### Task directions
For this exercise, copy out each line of the material below that includes "green".

### Provided information
◇ ◇ ◇ ◇ ◇
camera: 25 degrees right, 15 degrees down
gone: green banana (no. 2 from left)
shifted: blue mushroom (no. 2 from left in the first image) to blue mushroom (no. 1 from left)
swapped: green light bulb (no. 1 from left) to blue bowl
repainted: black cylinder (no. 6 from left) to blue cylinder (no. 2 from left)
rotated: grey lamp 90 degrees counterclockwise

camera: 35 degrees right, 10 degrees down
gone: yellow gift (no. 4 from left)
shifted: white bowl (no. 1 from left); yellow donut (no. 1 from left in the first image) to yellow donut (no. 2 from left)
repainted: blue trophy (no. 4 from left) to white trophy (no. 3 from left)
◇ ◇ ◇ ◇ ◇
### Response for this exercise
gone: green banana (no. 2 from left)
swapped: green light bulb (no. 1 from left) to blue bowl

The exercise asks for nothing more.